**EXERCISE INPUTS**

● ● ● ● ●

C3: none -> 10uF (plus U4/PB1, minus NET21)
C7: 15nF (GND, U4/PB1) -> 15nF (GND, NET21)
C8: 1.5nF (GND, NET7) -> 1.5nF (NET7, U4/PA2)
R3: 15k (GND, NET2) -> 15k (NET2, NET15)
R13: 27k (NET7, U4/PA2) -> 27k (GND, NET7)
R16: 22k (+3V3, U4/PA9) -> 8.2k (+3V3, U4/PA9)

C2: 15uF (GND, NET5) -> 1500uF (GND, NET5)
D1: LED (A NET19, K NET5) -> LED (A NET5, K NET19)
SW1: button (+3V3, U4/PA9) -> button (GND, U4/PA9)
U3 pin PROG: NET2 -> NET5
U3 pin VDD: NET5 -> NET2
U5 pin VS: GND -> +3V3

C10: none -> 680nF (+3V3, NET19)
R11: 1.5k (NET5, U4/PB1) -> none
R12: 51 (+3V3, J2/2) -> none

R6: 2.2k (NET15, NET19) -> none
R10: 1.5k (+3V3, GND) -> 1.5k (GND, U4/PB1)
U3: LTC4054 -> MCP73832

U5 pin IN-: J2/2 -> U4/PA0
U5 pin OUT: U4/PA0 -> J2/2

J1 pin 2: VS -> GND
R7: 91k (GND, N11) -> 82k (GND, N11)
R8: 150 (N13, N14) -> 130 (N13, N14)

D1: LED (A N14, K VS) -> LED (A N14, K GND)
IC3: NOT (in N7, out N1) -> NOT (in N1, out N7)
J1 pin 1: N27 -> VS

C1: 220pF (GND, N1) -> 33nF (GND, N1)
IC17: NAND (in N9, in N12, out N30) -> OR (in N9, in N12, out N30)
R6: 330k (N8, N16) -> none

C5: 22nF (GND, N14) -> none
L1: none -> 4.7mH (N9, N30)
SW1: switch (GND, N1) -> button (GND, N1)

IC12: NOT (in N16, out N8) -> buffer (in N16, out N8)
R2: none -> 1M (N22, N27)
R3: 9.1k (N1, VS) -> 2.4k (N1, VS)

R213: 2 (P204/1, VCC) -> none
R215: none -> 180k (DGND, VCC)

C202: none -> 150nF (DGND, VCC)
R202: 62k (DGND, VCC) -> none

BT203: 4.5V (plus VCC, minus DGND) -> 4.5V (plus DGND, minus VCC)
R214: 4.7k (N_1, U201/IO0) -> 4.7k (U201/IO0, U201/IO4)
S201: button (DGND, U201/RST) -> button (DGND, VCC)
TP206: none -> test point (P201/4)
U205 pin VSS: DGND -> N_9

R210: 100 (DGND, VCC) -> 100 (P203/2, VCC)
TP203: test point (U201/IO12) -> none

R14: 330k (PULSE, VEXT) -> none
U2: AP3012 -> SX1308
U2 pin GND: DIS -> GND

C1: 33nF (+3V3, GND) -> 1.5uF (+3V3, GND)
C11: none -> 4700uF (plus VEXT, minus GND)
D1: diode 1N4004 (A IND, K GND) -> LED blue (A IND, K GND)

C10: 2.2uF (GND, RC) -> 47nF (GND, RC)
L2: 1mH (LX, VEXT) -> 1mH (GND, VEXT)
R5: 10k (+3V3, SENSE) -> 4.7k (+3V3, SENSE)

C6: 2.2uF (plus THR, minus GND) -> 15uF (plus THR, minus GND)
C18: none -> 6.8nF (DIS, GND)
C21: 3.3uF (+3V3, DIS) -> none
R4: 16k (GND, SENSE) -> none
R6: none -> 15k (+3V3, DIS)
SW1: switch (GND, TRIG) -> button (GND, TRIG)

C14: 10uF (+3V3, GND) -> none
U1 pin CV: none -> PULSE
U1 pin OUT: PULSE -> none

● ● ● ● ●

**TASK DIRECTIONS**
All of the data above should be set down word for word.

**TASK OUTPUT**
C3: none -> 10uF (plus U4/PB1, minus NET21)
C7: 15nF (GND, U4/PB1) -> 15nF (GND, NET21)
C8: 1.5nF (GND, NET7) -> 1.5nF (NET7, U4/PA2)
R3: 15k (GND, NET2) -> 15k (NET2, NET15)
R13: 27k (NET7, U4/PA2) -> 27k (GND, NET7)
R16: 22k (+3V3, U4/PA9) -> 8.2k (+3V3, U4/PA9)

C2: 15uF (GND, NET5) -> 1500uF (GND, NET5)
D1: LED (A NET19, K NET5) -> LED (A NET5, K NET19)
SW1: button (+3V3, U4/PA9) -> button (GND, U4/PA9)
U3 pin PROG: NET2 -> NET5
U3 pin VDD: NET5 -> NET2
U5 pin VS: GND -> +3V3

C10: none -> 680nF (+3V3, NET19)
R11: 1.5k (NET5, U4/PB1) -> none
R12: 51 (+3V3, J2/2) -> none

R6: 2.2k (NET15, NET19) -> none
R10: 1.5k (+3V3, GND) -> 1.5k (GND, U4/PB1)
U3: LTC4054 -> MCP73832

U5 pin IN-: J2/2 -> U4/PA0
U5 pin OUT: U4/PA0 -> J2/2

J1 pin 2: VS -> GND
R7: 91k (GND, N11) -> 82k (GND, N11)
R8: 150 (N13, N14) -> 130 (N13, N14)

D1: LED (A N14, K VS) -> LED (A N14, K GND)
IC3: NOT (in N7, out N1) -> NOT (in N1, out N7)
J1 pin 1: N27 -> VS

C1: 220pF (GND, N1) -> 33nF (GND, N1)
IC17: NAND (in N9, in N12, out N30) -> OR (in N9, in N12, out N30)
R6: 330k (N8, N16) -> none

C5: 22nF (GND, N14) -> none
L1: none -> 4.7mH (N9, N30)
SW1: switch (GND, N1) -> button (GND, N1)

IC12: NOT (in N16, out N8) -> buffer (in N16, out N8)
R2: none -> 1M (N22, N27)
R3: 9.1k (N1, VS) -> 2.4k (N1, VS)

R213: 2 (P204/1, VCC) -> none
R215: none -> 180k (DGND, VCC)

C202: none -> 150nF (DGND, VCC)
R202: 62k (DGND, VCC) -> none

BT203: 4.5V (plus VCC, minus DGND) -> 4.5V (plus DGND, minus VCC)
R214: 4.7k (N_1, U201/IO0) -> 4.7k (U201/IO0, U201/IO4)
S201: button (DGND, U201/RST) -> button (DGND, VCC)
TP206: none -> test point (P201/4)
U205 pin VSS: DGND -> N_9

R210: 100 (DGND, VCC) -> 100 (P203/2, VCC)
TP203: test point (U201/IO12) -> none

R14: 330k (PULSE, VEXT) -> none
U2: AP3012 -> SX1308
U2 pin GND: DIS -> GND

C1: 33nF (+3V3, GND) -> 1.5uF (+3V3, GND)
C11: none -> 4700uF (plus VEXT, minus GND)
D1: diode 1N4004 (A IND, K GND) -> LED blue (A IND, K GND)

C10: 2.2uF (GND, RC) -> 47nF (GND, RC)
L2: 1mH (LX, VEXT) -> 1mH (GND, VEXT)
R5: 10k (+3V3, SENSE) -> 4.7k (+3V3, SENSE)

C6: 2.2uF (plus THR, minus GND) -> 15uF (plus THR, minus GND)
C18: none -> 6.8nF (DIS, GND)
C21: 3.3uF (+3V3, DIS) -> none
R4: 16k (GND, SENSE) -> none
R6: none -> 15k (+3V3, DIS)
SW1: switch (GND, TRIG) -> button (GND, TRIG)

C14: 10uF (+3V3, GND) -> none
U1 pin CV: none -> PULSE
U1 pin OUT: PULSE -> none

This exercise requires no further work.